Exactly as written, output each of the lines below, with no images.
==== DATA BELOW ====
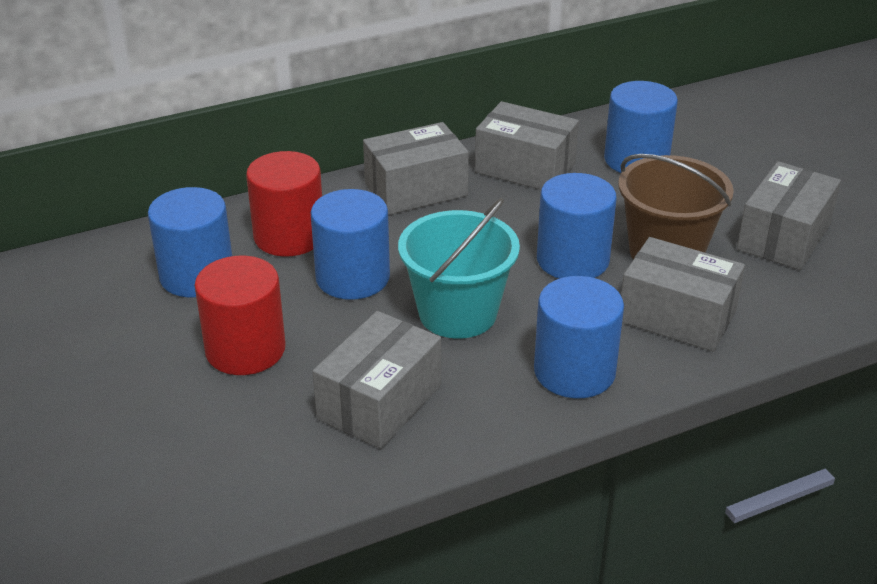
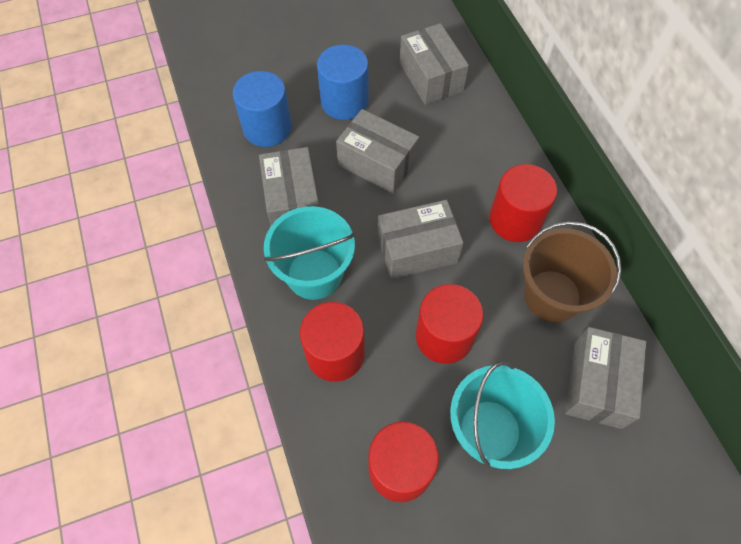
blue cylinder: 5 -> 2
red cylinder: 2 -> 4
turquoise bucket: 1 -> 2

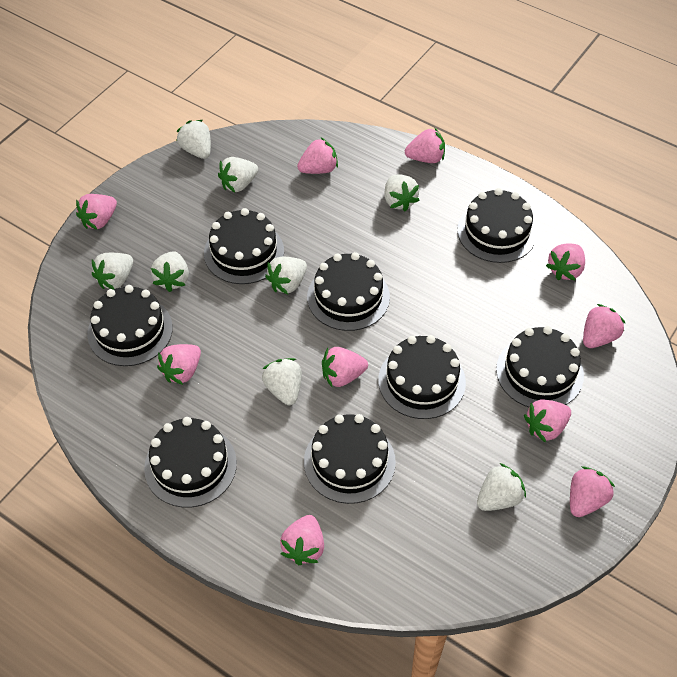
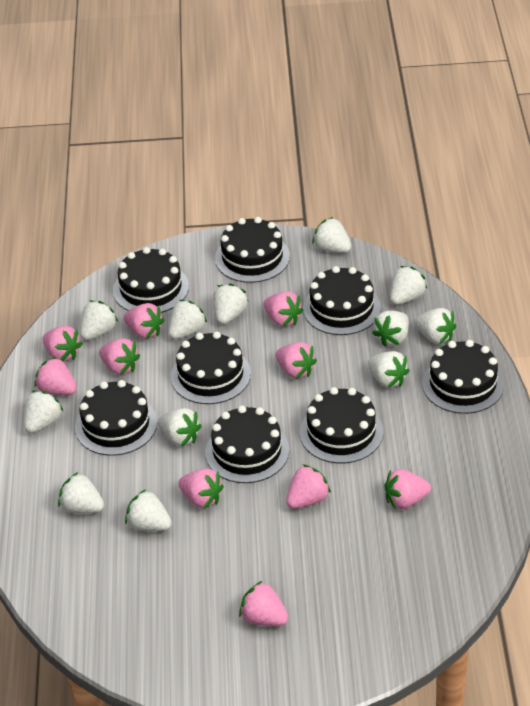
white strawberry: 8 -> 12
====
* WRITTEN ANSWER
blue cylinder: 5 -> 2
red cylinder: 2 -> 4
turquoise bucket: 1 -> 2

white strawberry: 8 -> 12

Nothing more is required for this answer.